Within the material below, transcribe exactly the lines from the one holding "type=recoloured; before=purple tree;" through the one holding "type=removed; before=yellow candle;", keeping both ends and skipping the rest.

• DATA IN THIS EXERCISE:
=== Begin Enclosure ===
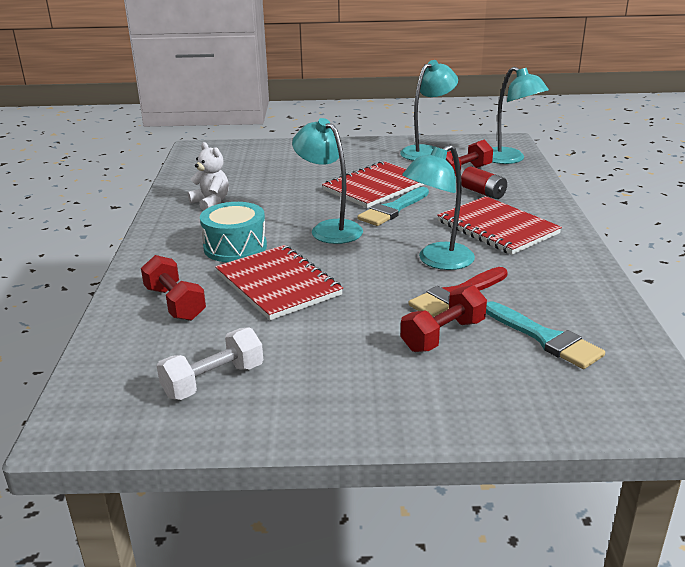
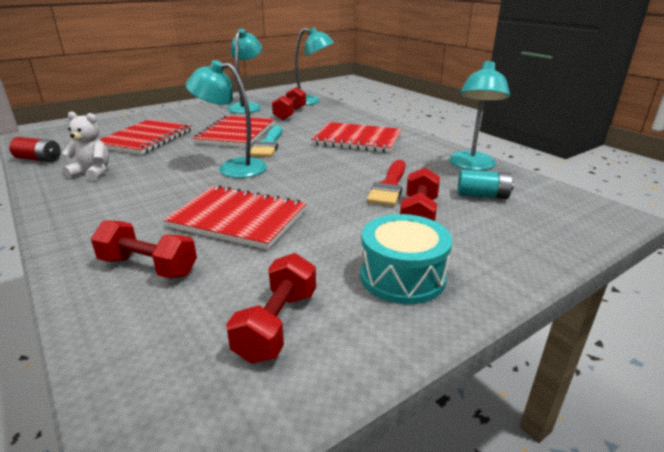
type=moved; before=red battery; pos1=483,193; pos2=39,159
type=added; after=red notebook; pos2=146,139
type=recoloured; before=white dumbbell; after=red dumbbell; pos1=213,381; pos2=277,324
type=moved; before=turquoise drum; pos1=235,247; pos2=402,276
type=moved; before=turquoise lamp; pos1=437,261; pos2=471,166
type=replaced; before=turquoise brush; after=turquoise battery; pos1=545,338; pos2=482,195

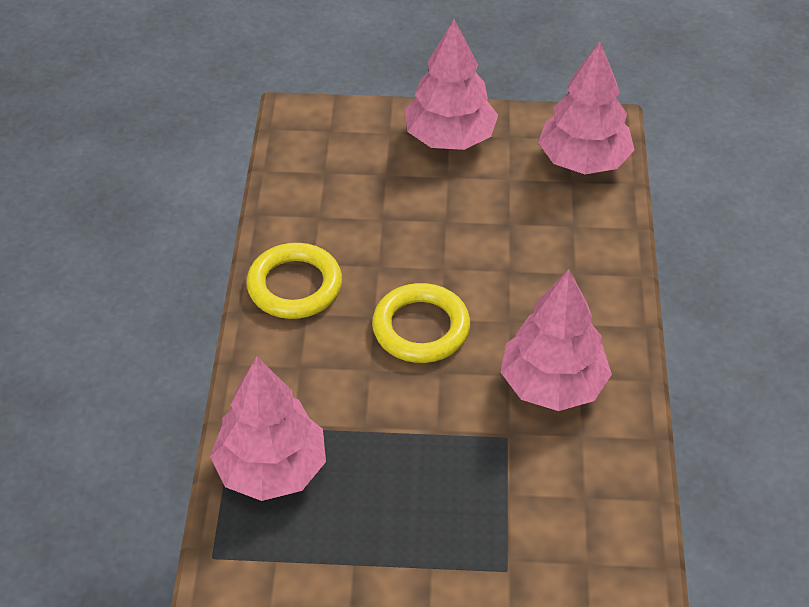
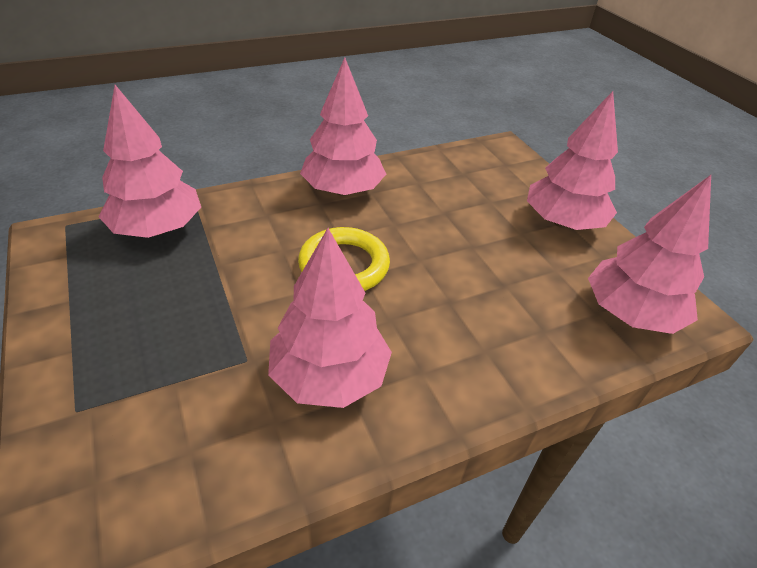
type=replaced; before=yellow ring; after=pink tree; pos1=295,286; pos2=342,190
=== End Enclosure ===
=== Begin Enclosure ===
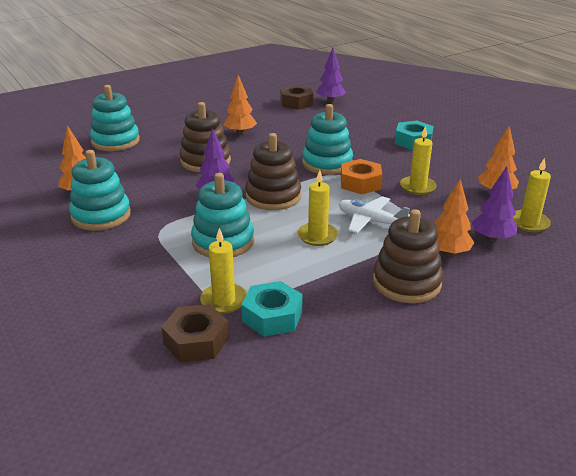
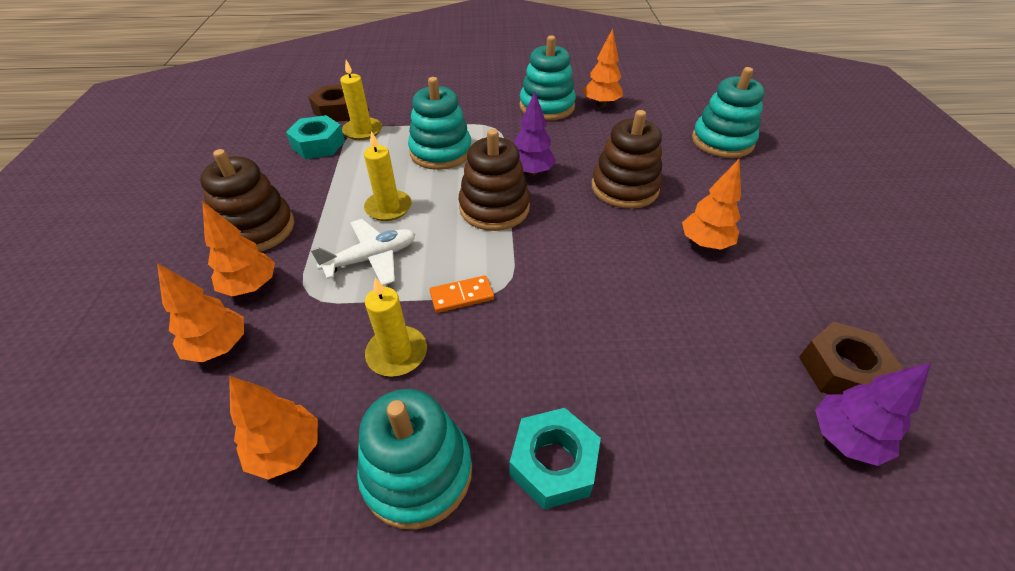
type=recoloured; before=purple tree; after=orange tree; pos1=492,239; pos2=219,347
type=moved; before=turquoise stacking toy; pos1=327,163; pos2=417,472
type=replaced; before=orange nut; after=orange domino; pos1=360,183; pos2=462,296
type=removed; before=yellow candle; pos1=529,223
=== End Enclosure ===
• SOLUTION TO THIS PROBLEM:
type=recoloured; before=purple tree; after=orange tree; pos1=492,239; pos2=219,347
type=moved; before=turquoise stacking toy; pos1=327,163; pos2=417,472
type=replaced; before=orange nut; after=orange domino; pos1=360,183; pos2=462,296
type=removed; before=yellow candle; pos1=529,223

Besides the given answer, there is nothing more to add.